Information supplied:
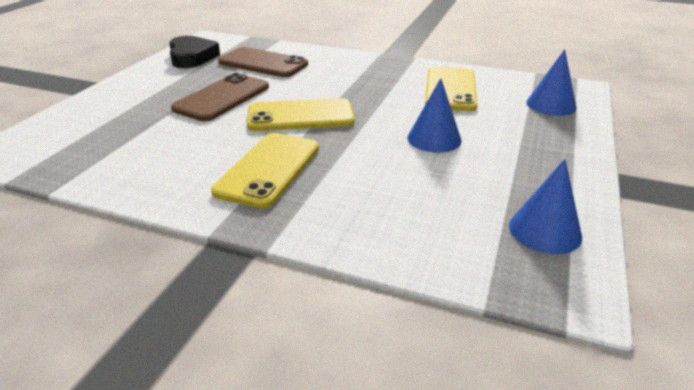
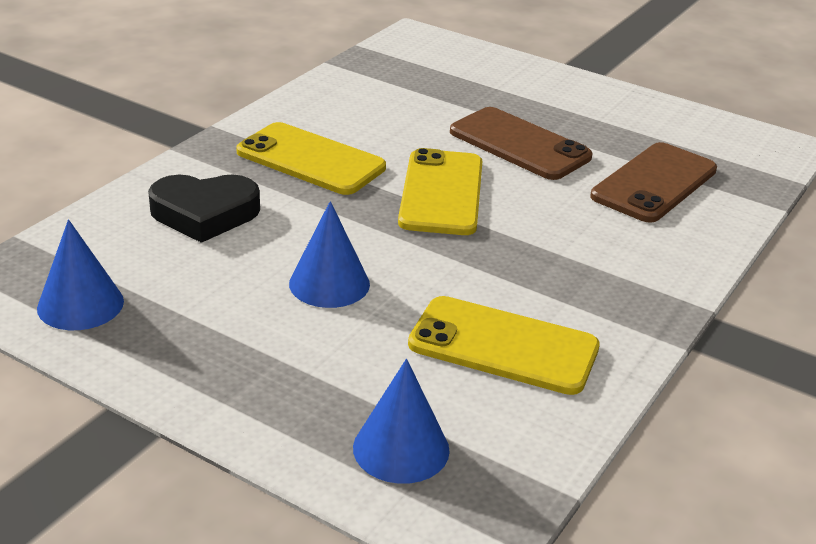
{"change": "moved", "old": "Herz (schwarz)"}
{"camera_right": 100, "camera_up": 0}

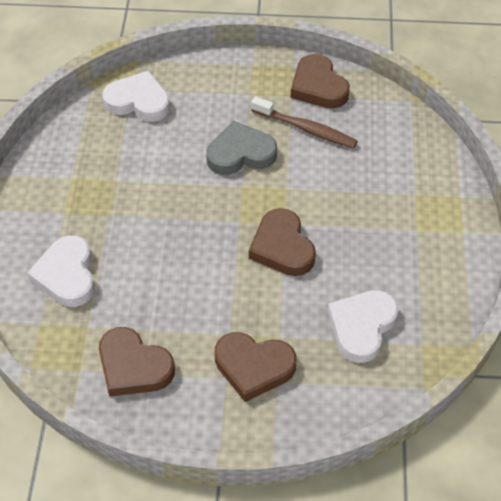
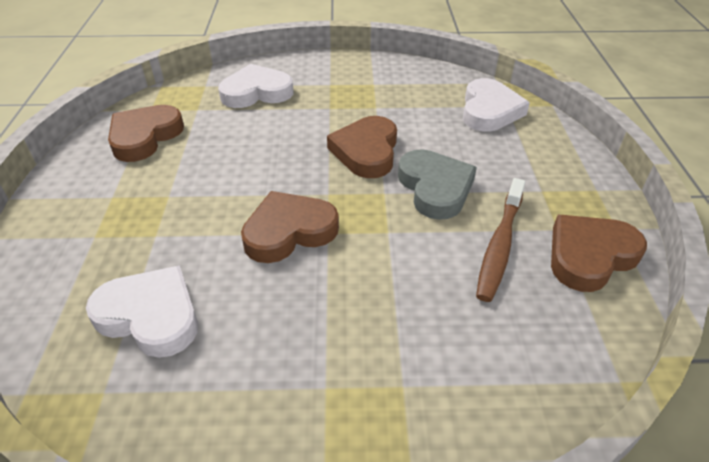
{"change": "moved", "old": "Herz (braun) (2nd from left in the first image)", "new": "Herz (braun) (3rd from left)"}
{"camera_right": 85, "camera_up": -10}

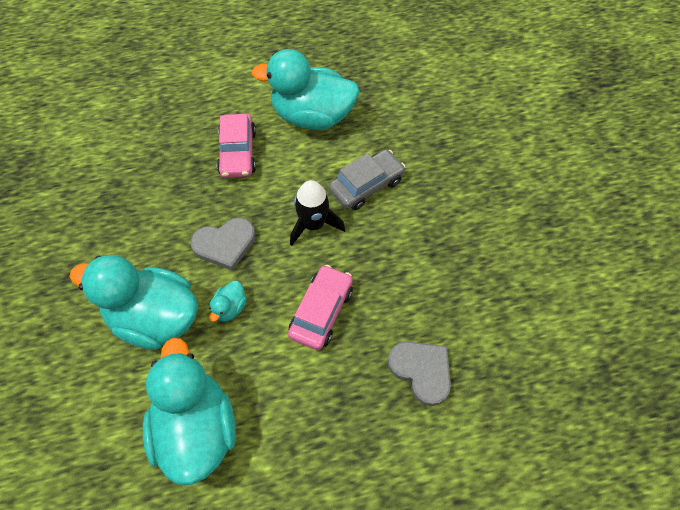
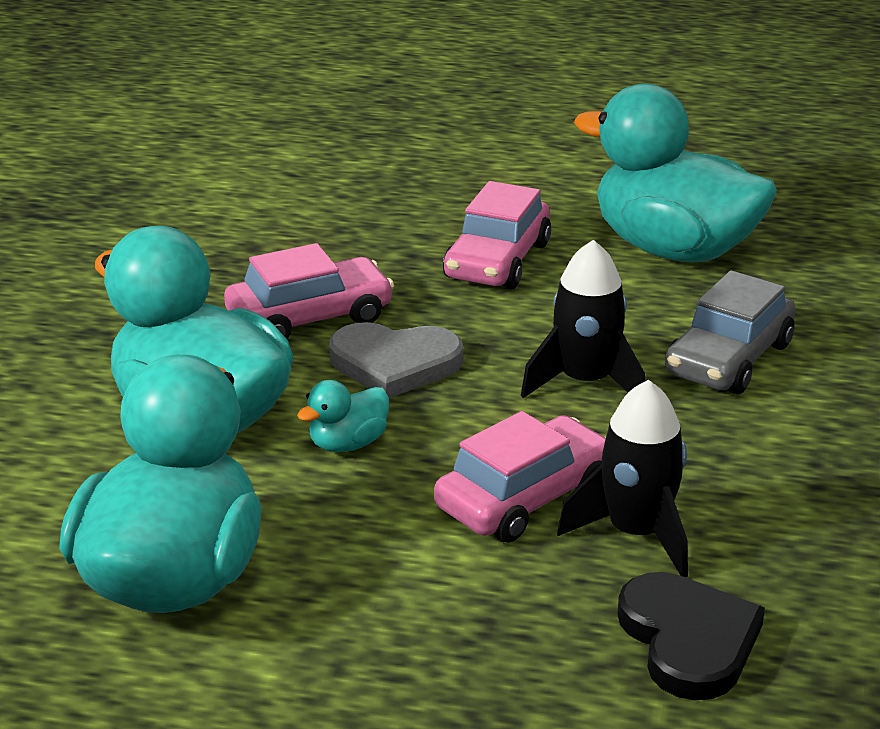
{"change": "added", "new": "Auto (rosa) (1st from left)"}
{"change": "added", "new": "Rakete (schwarz) (2nd from left)"}
{"change": "recoloured", "old": "Herz (grau) (2nd from left)", "new": "Herz (schwarz)"}
{"change": "turned", "old": "Auto (grau)", "degrees": 135}
{"camera_right": 25, "camera_up": -30}

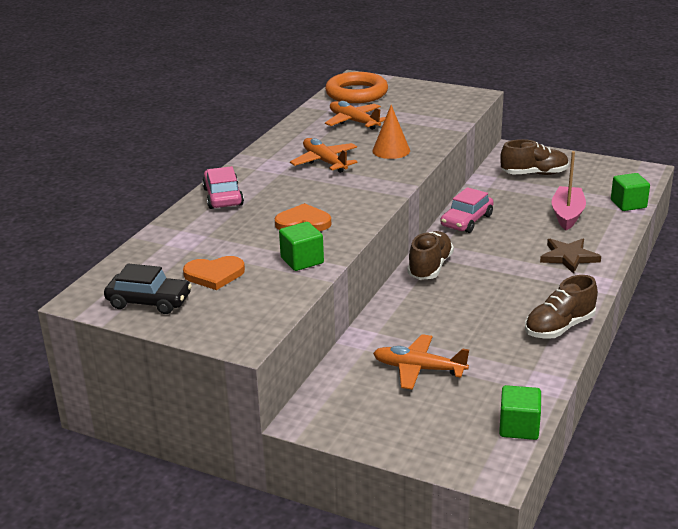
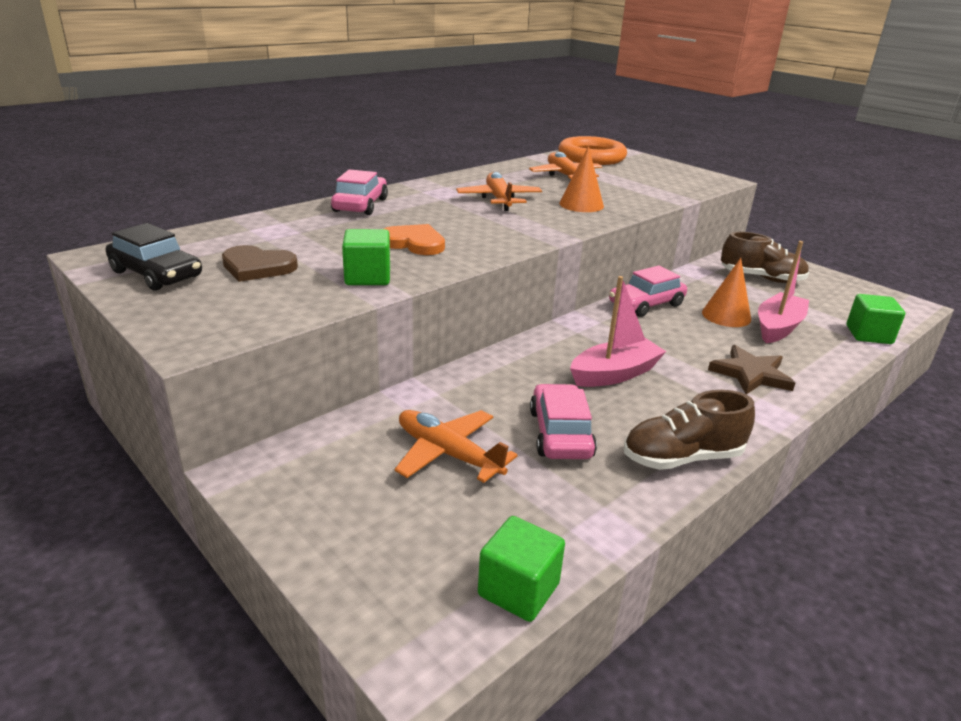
{"change": "removed", "old": "Schuh (braun) (1st from left)"}
{"change": "added", "new": "Auto (rosa) (2nd from left)"}
{"change": "added", "new": "Boot (rosa) (1st from left)"}
{"change": "added", "new": "Kegel (orange) (2nd from left)"}
{"change": "recoloured", "old": "Herz (orange) (1st from left)", "new": "Herz (braun)"}
{"camera_right": 20, "camera_up": 0}

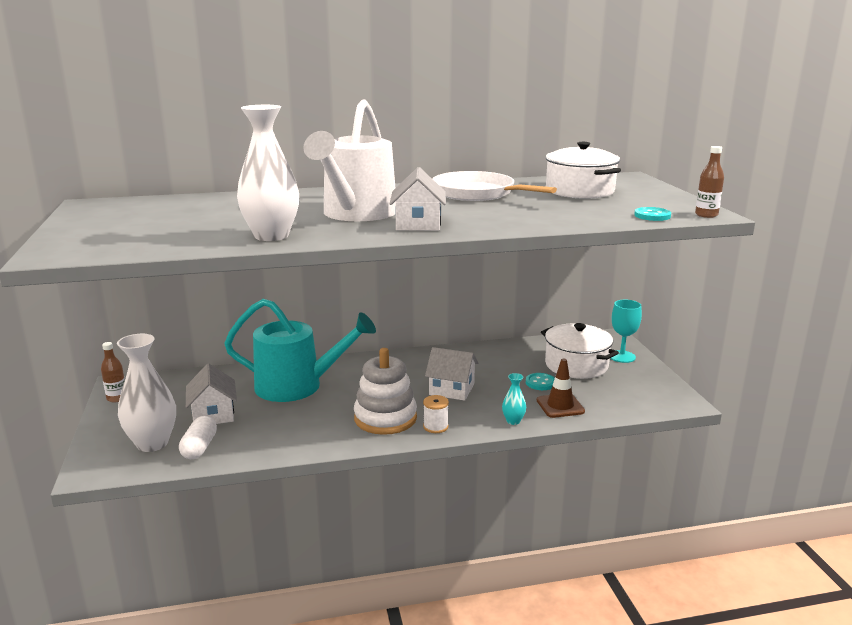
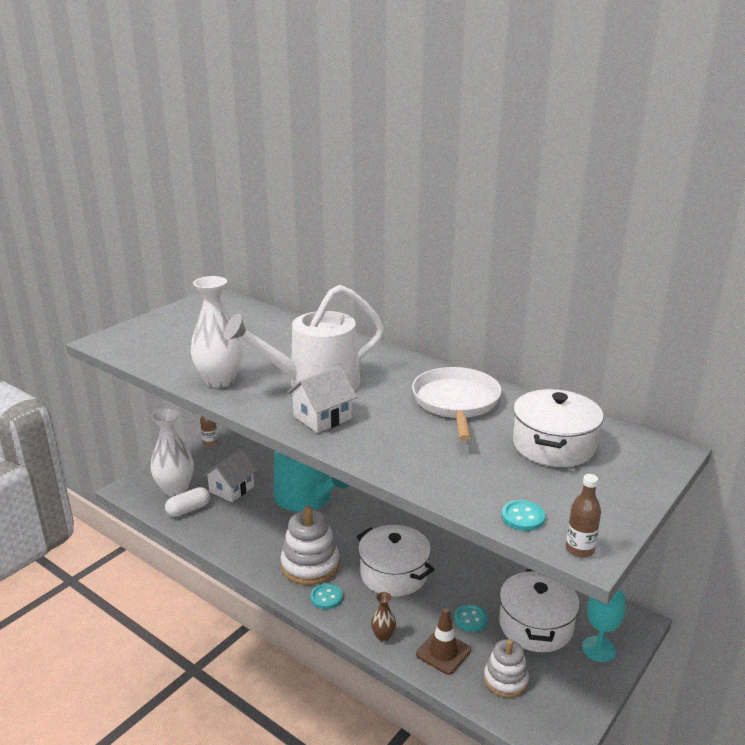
{"change": "added", "new": "Stapelspielzeug (weiß) (2nd from left)"}
{"change": "replaced", "old": "Garnrolle (weiß)", "new": "Knopf (türkis) (1st from left)"}
{"change": "replaced", "old": "Haus (weiß) (3rd from left)", "new": "Kochtopf (weiß) (1st from left)"}
{"change": "recoloured", "old": "Vase (türkis)", "new": "Vase (braun)"}
{"camera_right": 50, "camera_up": 5}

Directions for this task: Pictures are to be left out while the lines from the beginning of the records through the line with "(weiß) (2nd from" are copied word for word.

Solution for this task:
{"change": "moved", "old": "Herz (schwarz)"}
{"camera_right": 100, "camera_up": 0}

{"change": "moved", "old": "Herz (braun) (2nd from left in the first image)", "new": "Herz (braun) (3rd from left)"}
{"camera_right": 85, "camera_up": -10}

{"change": "added", "new": "Auto (rosa) (1st from left)"}
{"change": "added", "new": "Rakete (schwarz) (2nd from left)"}
{"change": "recoloured", "old": "Herz (grau) (2nd from left)", "new": "Herz (schwarz)"}
{"change": "turned", "old": "Auto (grau)", "degrees": 135}
{"camera_right": 25, "camera_up": -30}

{"change": "removed", "old": "Schuh (braun) (1st from left)"}
{"change": "added", "new": "Auto (rosa) (2nd from left)"}
{"change": "added", "new": "Boot (rosa) (1st from left)"}
{"change": "added", "new": "Kegel (orange) (2nd from left)"}
{"change": "recoloured", "old": "Herz (orange) (1st from left)", "new": "Herz (braun)"}
{"camera_right": 20, "camera_up": 0}

{"change": "added", "new": "Stapelspielzeug (weiß) (2nd from left)"}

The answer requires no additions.